**HOW TO COMPLETE THIS TASK:** Give back exactly the lines of the data below, starting with the line that has "TP2: test point (W14) -> test point (+15V)" and going on through the line that has "C215: 330nF (GND, N6) -> 3.3nF (GND, N6)".

BEGIN DATA

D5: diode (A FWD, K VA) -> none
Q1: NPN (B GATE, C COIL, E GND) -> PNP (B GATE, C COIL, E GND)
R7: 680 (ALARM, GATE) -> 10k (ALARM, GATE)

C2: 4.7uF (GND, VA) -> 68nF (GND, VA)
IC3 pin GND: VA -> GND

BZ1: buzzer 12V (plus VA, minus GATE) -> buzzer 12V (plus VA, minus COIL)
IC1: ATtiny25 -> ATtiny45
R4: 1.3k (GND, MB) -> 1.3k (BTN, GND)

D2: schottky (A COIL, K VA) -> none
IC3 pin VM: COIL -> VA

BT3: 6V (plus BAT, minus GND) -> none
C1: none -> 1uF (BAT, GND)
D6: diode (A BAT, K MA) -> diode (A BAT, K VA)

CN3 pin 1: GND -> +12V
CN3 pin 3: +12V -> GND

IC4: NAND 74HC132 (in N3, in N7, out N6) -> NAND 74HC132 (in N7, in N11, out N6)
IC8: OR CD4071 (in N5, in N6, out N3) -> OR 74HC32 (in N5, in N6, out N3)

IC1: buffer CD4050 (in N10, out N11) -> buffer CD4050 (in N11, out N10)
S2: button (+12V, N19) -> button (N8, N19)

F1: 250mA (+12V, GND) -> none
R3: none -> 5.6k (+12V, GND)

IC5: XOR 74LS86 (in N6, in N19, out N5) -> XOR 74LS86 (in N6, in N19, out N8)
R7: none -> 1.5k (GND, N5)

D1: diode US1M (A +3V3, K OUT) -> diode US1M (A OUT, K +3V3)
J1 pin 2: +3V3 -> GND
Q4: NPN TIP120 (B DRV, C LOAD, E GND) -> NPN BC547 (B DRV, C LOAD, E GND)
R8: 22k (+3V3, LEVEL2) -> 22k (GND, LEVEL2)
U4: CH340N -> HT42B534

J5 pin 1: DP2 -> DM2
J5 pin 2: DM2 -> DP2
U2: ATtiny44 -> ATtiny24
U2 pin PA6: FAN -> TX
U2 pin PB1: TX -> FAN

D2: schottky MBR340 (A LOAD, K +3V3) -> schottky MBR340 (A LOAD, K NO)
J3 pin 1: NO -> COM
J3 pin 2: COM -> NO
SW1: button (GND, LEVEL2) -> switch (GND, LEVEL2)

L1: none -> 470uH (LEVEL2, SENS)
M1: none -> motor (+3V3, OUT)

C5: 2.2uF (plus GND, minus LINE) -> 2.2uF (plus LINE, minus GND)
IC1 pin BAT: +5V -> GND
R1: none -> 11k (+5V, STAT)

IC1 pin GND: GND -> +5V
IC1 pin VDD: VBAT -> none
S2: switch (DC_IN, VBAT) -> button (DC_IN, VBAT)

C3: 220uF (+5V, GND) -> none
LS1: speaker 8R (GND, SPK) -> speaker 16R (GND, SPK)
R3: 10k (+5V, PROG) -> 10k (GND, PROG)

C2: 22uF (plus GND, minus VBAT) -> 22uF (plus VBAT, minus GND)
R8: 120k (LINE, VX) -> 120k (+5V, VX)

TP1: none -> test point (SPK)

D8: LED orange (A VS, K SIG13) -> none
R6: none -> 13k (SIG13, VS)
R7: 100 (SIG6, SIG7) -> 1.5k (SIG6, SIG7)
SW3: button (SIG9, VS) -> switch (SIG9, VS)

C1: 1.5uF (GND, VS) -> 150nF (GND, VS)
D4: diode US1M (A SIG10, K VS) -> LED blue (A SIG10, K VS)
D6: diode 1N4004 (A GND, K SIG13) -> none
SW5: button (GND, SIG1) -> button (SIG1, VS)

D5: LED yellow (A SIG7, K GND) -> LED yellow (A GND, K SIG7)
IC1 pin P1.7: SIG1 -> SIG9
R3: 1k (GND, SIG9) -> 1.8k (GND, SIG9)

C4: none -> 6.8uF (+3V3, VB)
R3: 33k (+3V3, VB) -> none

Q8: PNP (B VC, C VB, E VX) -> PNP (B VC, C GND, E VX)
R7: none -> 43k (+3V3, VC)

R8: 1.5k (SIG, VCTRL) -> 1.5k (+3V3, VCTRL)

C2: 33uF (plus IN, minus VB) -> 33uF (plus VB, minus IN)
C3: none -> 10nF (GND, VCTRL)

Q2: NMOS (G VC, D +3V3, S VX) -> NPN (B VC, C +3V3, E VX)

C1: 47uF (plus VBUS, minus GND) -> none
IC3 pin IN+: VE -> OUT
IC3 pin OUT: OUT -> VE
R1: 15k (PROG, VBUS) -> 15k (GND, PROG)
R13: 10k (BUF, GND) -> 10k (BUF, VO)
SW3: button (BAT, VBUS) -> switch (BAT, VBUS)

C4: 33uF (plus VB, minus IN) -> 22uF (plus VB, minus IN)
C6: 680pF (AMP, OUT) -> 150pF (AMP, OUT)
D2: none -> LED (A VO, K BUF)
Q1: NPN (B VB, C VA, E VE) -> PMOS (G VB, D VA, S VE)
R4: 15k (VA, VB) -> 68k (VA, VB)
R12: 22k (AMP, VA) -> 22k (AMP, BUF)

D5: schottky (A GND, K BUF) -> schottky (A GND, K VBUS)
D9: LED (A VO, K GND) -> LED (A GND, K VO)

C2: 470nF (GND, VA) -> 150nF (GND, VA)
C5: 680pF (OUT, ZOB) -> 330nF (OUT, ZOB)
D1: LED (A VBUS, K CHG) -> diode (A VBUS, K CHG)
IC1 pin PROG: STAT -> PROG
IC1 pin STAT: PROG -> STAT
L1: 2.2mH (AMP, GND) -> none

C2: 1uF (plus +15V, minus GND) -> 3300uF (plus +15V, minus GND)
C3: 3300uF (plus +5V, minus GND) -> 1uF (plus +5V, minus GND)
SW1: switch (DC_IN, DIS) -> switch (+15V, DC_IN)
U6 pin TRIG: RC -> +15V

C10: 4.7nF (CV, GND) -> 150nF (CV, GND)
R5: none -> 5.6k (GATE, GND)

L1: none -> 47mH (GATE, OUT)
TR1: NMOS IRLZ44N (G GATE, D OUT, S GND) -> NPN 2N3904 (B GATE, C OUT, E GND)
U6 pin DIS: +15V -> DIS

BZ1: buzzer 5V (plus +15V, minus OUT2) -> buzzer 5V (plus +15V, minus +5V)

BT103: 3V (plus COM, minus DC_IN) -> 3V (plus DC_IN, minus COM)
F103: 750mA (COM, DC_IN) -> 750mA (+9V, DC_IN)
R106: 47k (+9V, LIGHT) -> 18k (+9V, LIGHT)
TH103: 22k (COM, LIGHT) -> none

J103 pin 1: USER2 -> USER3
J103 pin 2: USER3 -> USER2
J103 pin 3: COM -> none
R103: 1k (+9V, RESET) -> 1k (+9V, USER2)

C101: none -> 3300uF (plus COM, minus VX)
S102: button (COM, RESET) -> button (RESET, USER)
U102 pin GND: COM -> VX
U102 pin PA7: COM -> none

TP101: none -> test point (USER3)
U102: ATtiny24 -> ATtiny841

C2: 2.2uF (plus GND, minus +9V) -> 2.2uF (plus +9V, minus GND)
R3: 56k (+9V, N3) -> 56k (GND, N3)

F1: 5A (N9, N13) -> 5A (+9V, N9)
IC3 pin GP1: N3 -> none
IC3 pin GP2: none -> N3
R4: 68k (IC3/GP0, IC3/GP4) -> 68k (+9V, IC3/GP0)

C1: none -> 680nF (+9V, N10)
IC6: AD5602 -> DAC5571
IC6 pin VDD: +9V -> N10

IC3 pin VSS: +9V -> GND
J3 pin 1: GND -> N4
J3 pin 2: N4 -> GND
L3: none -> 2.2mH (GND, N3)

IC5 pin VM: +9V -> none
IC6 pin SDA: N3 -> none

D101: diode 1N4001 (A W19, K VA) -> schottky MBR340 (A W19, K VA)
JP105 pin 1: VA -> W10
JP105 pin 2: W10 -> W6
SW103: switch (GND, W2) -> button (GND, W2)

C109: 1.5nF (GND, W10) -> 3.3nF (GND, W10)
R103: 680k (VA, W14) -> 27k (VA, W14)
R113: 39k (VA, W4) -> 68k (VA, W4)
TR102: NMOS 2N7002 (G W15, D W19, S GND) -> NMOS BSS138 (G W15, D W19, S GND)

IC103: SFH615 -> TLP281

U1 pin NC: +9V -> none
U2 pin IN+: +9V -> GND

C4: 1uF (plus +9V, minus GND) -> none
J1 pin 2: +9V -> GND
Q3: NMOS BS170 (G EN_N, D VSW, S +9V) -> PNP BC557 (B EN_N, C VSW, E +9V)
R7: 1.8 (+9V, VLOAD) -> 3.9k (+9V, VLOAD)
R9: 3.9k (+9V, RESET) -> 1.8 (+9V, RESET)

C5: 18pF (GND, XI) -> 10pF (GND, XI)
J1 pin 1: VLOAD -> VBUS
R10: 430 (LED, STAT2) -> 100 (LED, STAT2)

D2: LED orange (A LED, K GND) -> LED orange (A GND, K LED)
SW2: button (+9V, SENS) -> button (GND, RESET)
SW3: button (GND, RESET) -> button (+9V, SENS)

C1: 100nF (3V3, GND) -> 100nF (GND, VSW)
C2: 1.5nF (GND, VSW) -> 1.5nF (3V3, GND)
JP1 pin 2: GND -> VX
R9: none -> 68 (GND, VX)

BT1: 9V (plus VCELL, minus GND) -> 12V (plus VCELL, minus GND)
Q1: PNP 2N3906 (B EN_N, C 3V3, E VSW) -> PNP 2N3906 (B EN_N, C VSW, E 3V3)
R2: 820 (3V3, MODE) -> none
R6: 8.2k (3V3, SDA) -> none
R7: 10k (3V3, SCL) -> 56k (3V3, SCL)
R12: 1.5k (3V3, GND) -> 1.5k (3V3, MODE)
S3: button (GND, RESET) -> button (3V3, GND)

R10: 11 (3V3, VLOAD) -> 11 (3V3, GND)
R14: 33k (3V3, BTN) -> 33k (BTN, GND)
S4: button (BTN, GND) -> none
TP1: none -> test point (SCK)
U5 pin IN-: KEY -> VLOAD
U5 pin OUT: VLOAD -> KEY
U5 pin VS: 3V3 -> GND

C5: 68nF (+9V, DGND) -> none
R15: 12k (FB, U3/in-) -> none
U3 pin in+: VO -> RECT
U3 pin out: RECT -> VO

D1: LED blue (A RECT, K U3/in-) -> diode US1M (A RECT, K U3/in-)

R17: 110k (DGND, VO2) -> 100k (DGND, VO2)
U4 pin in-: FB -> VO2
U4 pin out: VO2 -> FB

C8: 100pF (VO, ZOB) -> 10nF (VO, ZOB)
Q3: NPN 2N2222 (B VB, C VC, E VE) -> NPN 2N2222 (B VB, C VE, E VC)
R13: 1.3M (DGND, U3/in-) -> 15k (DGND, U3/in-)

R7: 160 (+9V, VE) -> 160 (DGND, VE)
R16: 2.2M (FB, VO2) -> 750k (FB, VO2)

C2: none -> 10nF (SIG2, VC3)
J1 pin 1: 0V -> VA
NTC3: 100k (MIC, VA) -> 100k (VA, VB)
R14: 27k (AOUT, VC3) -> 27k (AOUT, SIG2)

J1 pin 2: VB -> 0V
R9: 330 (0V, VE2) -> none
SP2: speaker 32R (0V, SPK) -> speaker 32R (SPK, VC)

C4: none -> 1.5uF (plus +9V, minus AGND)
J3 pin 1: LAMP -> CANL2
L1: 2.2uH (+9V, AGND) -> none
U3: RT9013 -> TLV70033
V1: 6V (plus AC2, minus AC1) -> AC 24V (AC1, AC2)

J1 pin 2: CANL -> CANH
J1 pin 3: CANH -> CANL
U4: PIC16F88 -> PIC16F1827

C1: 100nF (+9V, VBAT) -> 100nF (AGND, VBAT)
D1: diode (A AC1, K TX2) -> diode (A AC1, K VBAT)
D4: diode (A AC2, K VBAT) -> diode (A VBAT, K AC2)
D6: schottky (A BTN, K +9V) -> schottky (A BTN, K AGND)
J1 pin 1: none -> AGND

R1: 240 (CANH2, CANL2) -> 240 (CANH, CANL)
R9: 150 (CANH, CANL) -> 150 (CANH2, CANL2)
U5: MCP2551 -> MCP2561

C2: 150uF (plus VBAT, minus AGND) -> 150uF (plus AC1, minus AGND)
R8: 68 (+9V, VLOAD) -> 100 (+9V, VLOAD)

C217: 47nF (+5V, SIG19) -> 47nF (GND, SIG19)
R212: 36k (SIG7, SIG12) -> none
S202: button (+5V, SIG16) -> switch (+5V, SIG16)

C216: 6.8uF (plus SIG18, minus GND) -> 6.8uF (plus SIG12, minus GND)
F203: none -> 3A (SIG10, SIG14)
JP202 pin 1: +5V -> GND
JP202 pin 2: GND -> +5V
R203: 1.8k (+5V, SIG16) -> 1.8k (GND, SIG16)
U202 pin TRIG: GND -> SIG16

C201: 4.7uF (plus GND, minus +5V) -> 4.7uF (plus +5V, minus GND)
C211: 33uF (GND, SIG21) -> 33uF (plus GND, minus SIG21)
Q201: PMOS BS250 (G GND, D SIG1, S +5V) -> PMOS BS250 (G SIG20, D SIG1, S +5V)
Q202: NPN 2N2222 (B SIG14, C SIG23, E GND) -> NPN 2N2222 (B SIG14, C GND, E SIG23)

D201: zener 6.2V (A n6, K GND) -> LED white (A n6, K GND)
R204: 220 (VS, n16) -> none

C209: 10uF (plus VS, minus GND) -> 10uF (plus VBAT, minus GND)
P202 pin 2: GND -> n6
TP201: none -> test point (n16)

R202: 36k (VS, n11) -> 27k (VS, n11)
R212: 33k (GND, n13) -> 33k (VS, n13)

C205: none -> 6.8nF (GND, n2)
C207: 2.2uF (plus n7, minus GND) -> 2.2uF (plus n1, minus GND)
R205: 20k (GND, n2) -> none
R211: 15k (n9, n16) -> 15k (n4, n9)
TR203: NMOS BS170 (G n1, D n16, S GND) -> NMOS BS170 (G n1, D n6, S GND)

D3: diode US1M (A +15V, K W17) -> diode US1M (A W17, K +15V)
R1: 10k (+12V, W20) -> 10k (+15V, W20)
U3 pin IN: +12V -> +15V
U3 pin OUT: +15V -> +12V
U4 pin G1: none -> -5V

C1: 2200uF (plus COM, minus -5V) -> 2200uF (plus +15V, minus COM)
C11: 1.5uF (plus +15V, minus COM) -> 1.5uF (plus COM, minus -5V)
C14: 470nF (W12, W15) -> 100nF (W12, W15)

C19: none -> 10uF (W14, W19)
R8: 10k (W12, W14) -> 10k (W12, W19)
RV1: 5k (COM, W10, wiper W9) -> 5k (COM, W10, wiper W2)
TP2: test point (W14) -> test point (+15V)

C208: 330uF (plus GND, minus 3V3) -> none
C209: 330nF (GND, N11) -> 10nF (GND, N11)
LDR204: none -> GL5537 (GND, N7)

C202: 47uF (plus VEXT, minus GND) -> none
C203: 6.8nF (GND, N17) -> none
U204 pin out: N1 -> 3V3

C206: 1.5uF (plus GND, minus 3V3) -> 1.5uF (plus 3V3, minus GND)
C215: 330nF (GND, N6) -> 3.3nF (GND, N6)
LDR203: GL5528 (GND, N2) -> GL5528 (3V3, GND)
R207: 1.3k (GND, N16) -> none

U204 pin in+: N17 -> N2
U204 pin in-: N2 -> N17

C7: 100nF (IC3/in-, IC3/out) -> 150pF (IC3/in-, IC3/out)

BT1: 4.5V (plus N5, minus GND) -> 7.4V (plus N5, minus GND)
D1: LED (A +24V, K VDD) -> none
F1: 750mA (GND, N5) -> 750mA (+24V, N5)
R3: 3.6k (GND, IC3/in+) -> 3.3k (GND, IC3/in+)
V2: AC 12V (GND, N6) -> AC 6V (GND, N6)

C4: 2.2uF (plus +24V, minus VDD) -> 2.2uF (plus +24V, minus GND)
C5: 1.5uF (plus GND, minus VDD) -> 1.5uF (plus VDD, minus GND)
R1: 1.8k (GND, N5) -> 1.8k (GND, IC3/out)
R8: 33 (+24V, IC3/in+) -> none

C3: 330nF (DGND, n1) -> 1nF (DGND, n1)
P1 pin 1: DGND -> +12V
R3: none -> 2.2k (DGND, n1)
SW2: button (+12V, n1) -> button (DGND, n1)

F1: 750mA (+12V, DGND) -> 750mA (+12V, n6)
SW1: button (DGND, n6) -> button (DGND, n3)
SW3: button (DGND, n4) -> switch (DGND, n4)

END DATA

**TASK SOLUTION:**
TP2: test point (W14) -> test point (+15V)

C208: 330uF (plus GND, minus 3V3) -> none
C209: 330nF (GND, N11) -> 10nF (GND, N11)
LDR204: none -> GL5537 (GND, N7)

C202: 47uF (plus VEXT, minus GND) -> none
C203: 6.8nF (GND, N17) -> none
U204 pin out: N1 -> 3V3

C206: 1.5uF (plus GND, minus 3V3) -> 1.5uF (plus 3V3, minus GND)
C215: 330nF (GND, N6) -> 3.3nF (GND, N6)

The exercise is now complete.